» **Information**:
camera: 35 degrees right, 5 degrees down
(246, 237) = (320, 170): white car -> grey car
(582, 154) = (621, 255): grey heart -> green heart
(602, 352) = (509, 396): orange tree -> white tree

==

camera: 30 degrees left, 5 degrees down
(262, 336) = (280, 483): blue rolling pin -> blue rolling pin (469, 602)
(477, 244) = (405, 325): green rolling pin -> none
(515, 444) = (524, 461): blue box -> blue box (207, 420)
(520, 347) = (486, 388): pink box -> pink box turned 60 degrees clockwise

» **Task instructions**: Copy out each line of the listing that contains the word "blue".

» **Solved exercise**:
(262, 336) = (280, 483): blue rolling pin -> blue rolling pin (469, 602)
(515, 444) = (524, 461): blue box -> blue box (207, 420)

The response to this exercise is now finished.